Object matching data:
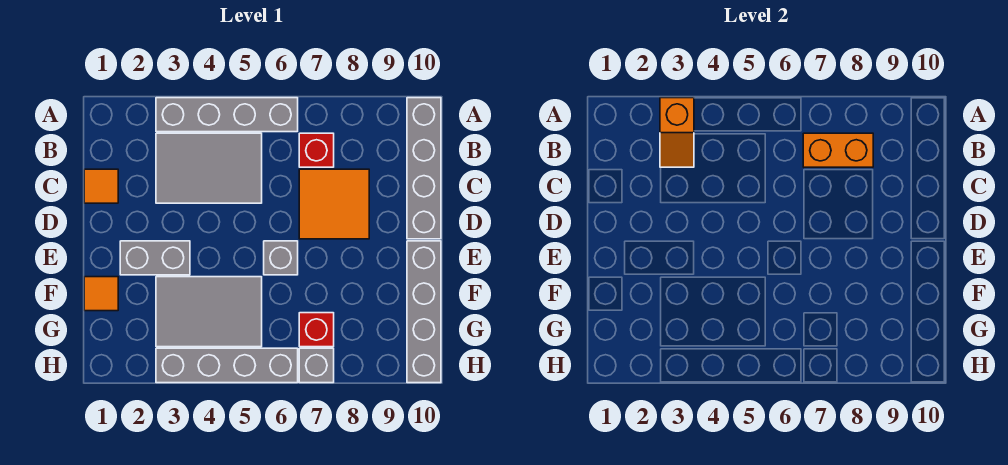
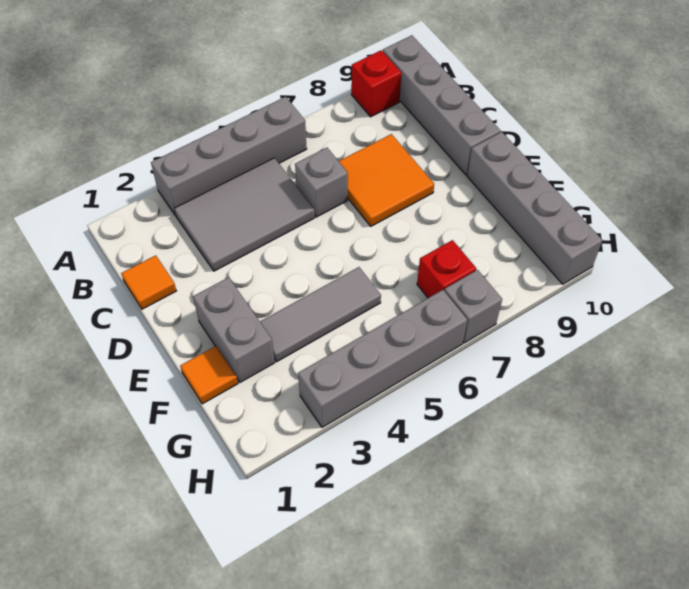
orange 1x2 slope [660,98,694,167] -> none
red 1x1 brick [299,133,334,167] -> red 1x1 brick moved to [351,50,401,117]
orange 1x2 brick [803,133,873,167] -> none
grey 1x2 brick [120,241,190,275] -> grey 1x2 brick turned to [193,277,275,382]
grey 1x1 brick [264,241,298,275] -> grey 1x1 brick moved to [295,148,348,217]
grey 2x3 tile [156,277,262,347] -> grey 1x3 tile [260,267,381,362]

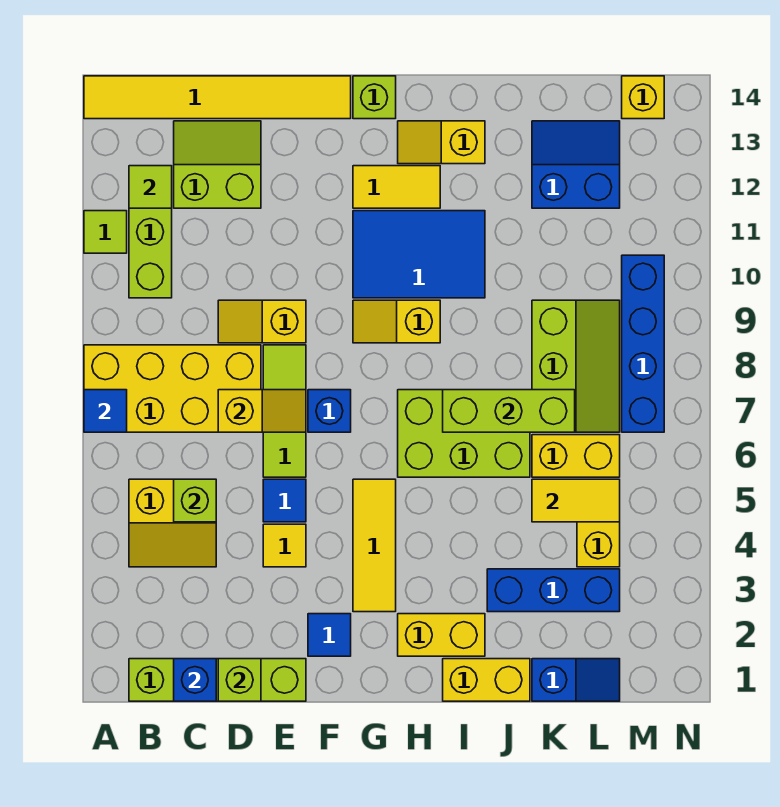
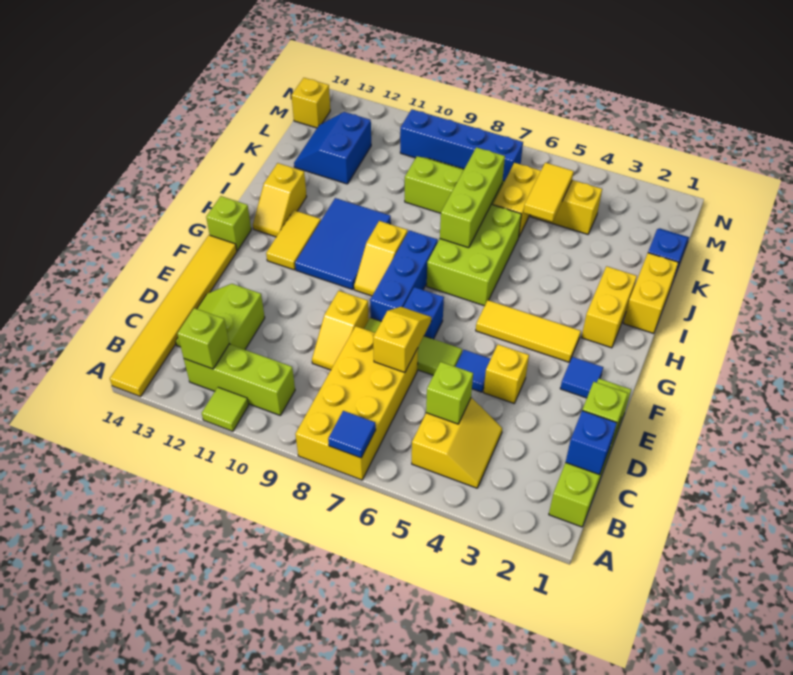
lime 1x1 tile [129,166,172,208] -> lime 1x1 brick [177,308,229,369]
yellow 1x1 tile [263,524,306,567] -> yellow 1x1 brick [483,345,529,403]
blue 1x3 brick [487,569,620,612] -> blue 1x3 brick moved to [370,230,438,321]

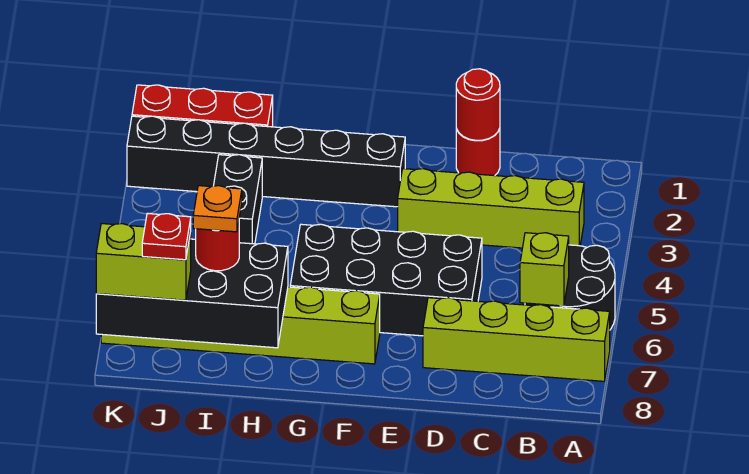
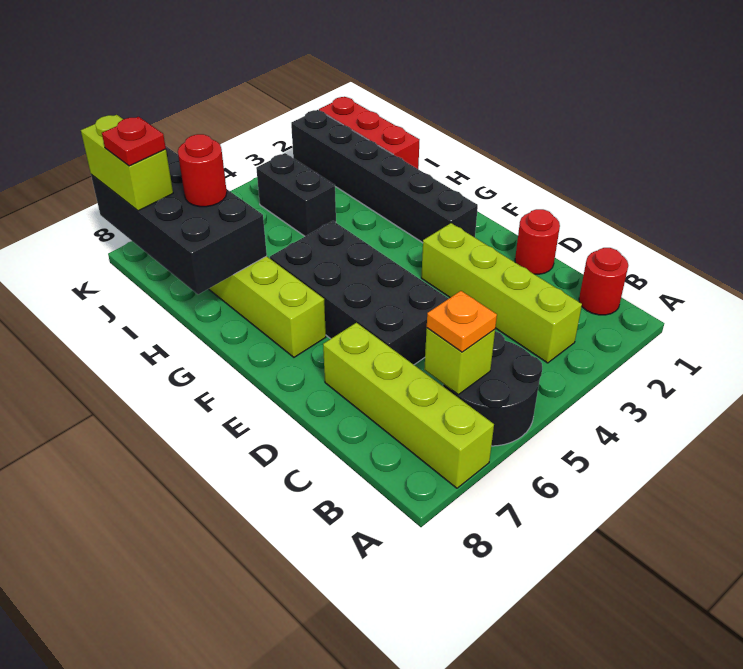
red 1x1 round brick [456,69,500,140] -> red 1x1 round brick moved to [579,248,628,315]
black 1x2 brick [214,155,262,244] -> black 1x2 brick turned to [256,153,336,236]
orange 1x1 plate [193,186,242,232] -> orange 1x1 plate moved to [427,291,497,352]

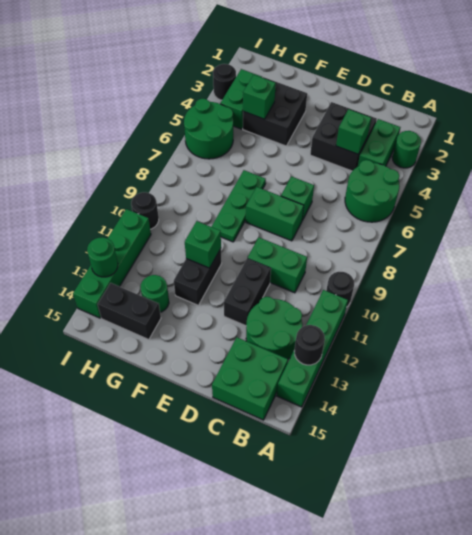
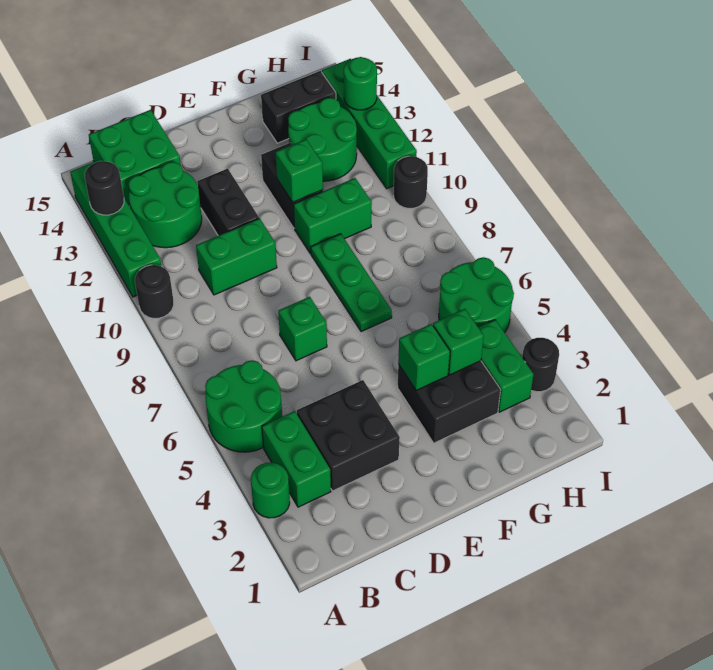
green 1x1 brick [336,109,371,154] -> green 1x1 brick moved to [398,324,450,390]
green 1x2 brick [246,187,304,241] -> green 1x2 brick moved to [293,178,372,253]
green 1x1 round brick [141,275,169,312] -> green 2x2 round brick [288,98,357,181]

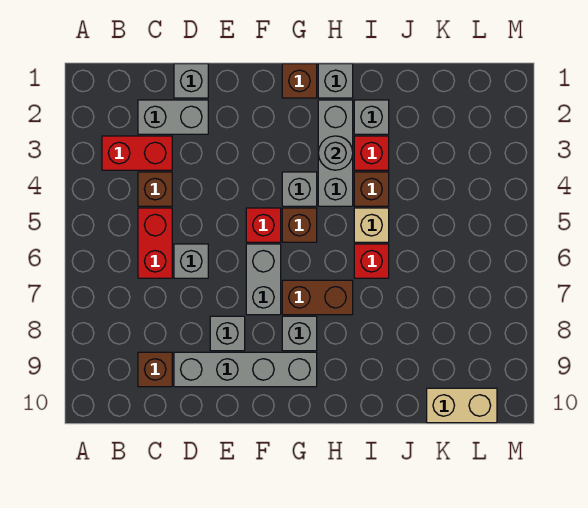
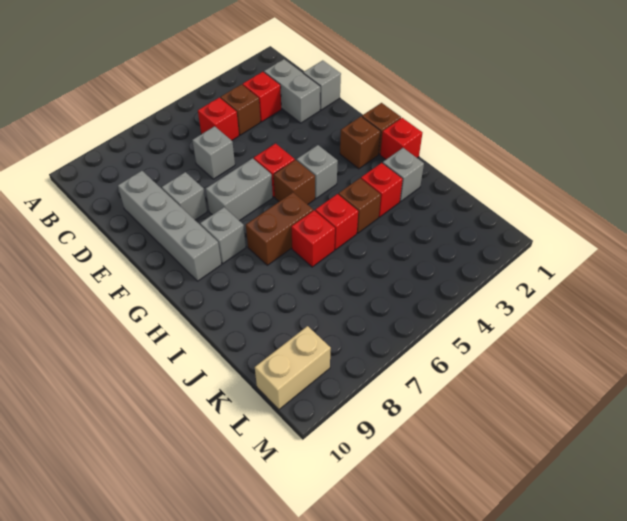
red 1x2 brick [102,136,172,170] -> red 1x1 brick [243,72,281,122]
red 1x2 brick [138,208,172,278] -> red 1x1 brick [198,98,239,140]
brown 1x1 brick [138,352,172,387] -> brown 1x1 brick moved to [340,116,381,169]
brown 1x2 brick [282,280,353,315] -> brown 1x2 brick turned to [246,193,313,265]
grey 1x1 brick [318,64,353,98] -> red 1x1 brick [380,118,422,159]
grey 1x3 brick [318,100,353,206] -> none
grey 1x1 round brick [318,136,353,170] -> none
tan 1x1 brick [354,208,389,242] -> red 1x1 brick [315,194,358,250]
tan 1x2 brick [427,388,497,423] -> tan 1x2 brick turned to [255,326,331,409]

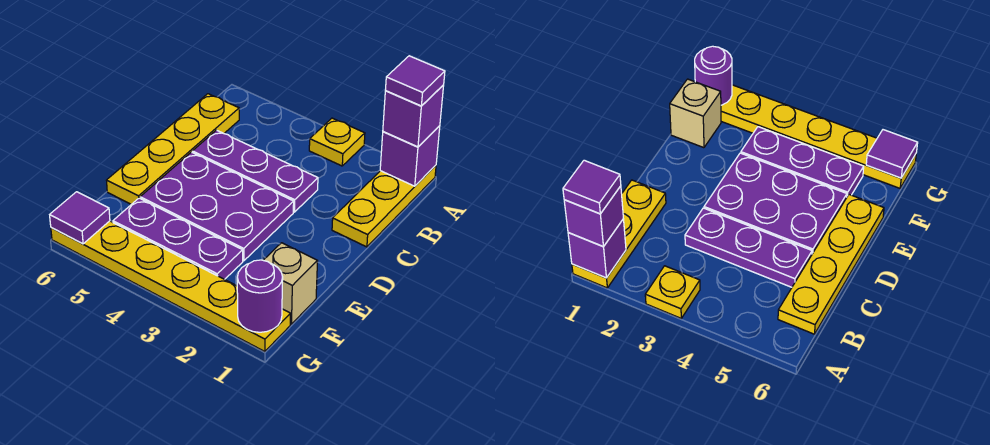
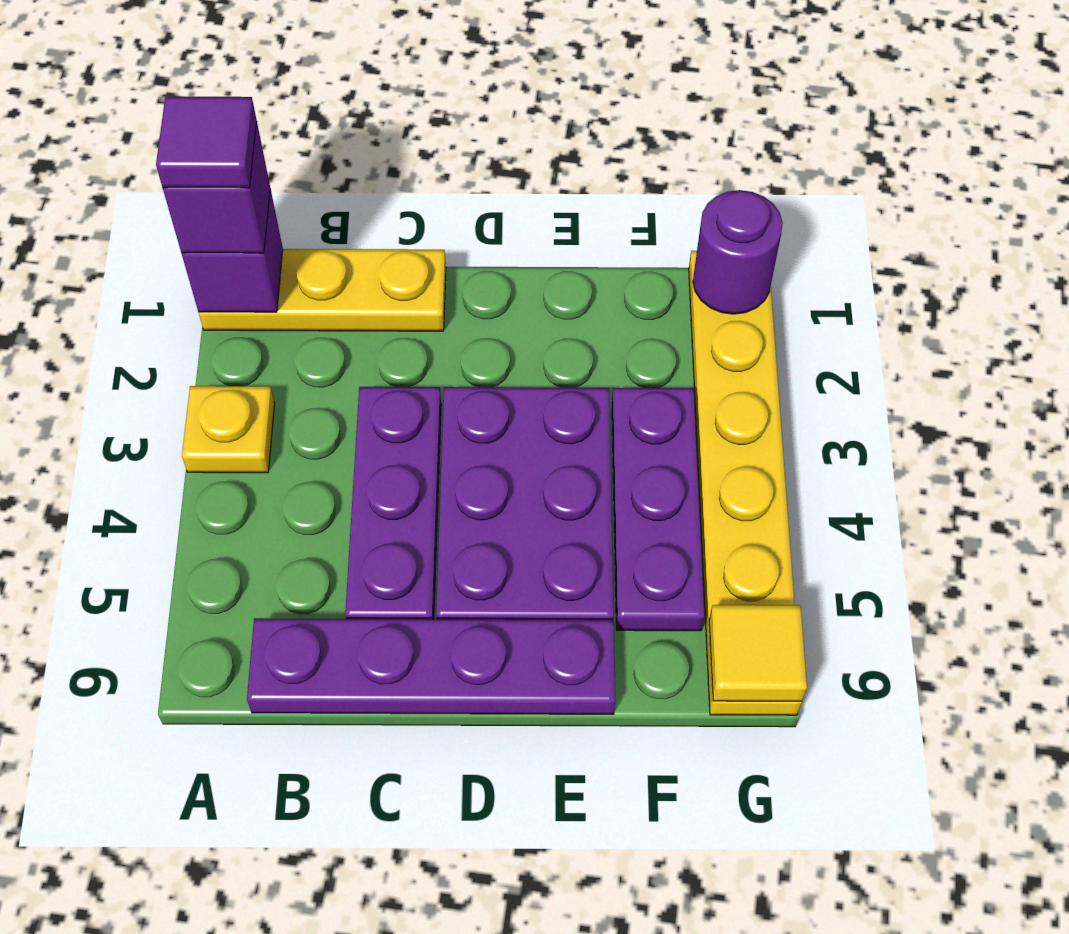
yellow 1x4 plate [106,94,239,204] -> purple 1x4 plate [247,618,615,714]
tan 1x1 brick [263,243,318,324] -> none
purple 1x1 tile [50,192,110,244] -> yellow 1x1 tile [709,605,807,701]

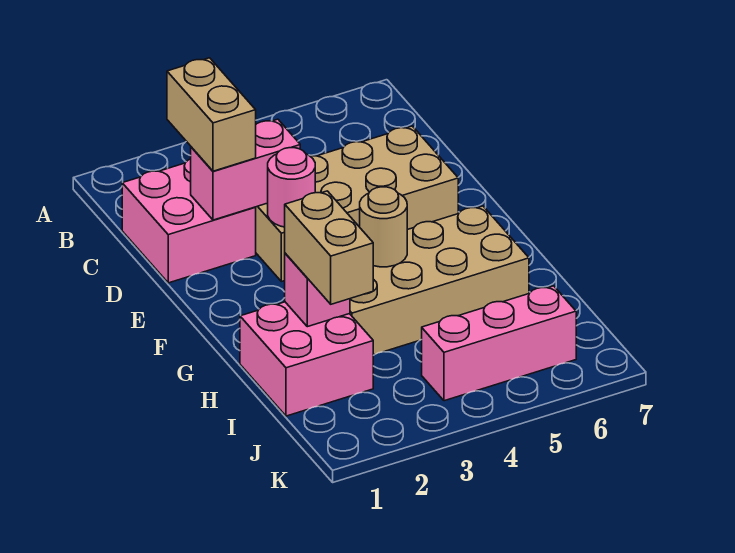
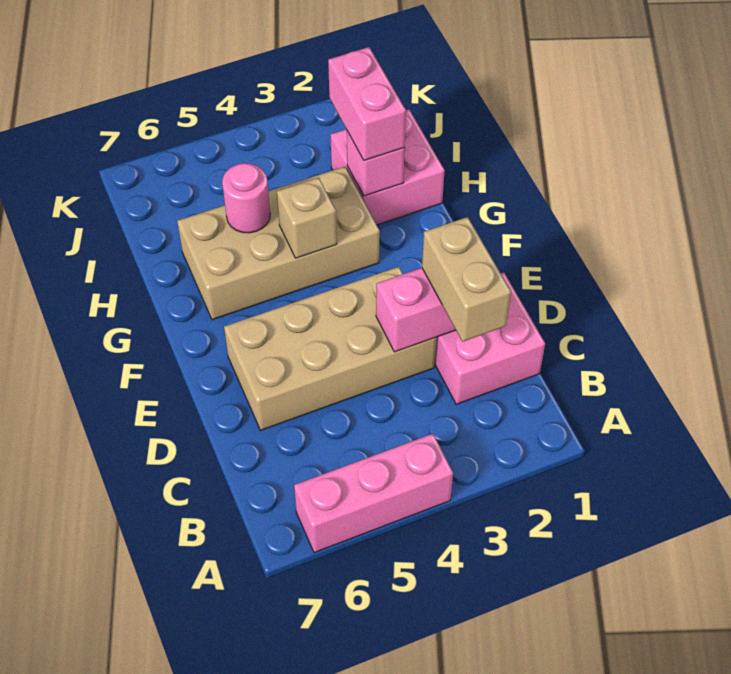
pink 1x1 round brick [268,148,315,227] -> pink 1x1 round brick moved to [222,163,270,233]
tan 1x1 round brick [360,187,407,267] -> tan 1x1 brick [277,178,337,258]
tan 1x2 brick [285,191,373,304] -> pink 1x2 brick [328,47,406,161]
pink 1x3 brick [422,286,576,401] -> pink 1x3 brick moved to [294,434,453,553]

» What you will do:
Using the data above, copy exactly the lines from the one containing "grey 1x1 brick [318,64,353,98]" to the one containing "yellow 1x4 plate", inclusive. Exclude the pictures.

» Answer space:
grey 1x1 brick [318,64,353,98] -> red 1x1 brick [380,118,422,159]
grey 1x3 brick [318,100,353,206] -> none
grey 1x1 round brick [318,136,353,170] -> none
tan 1x1 brick [354,208,389,242] -> red 1x1 brick [315,194,358,250]
tan 1x2 brick [427,388,497,423] -> tan 1x2 brick turned to [255,326,331,409]

yellow 1x4 plate [106,94,239,204] -> purple 1x4 plate [247,618,615,714]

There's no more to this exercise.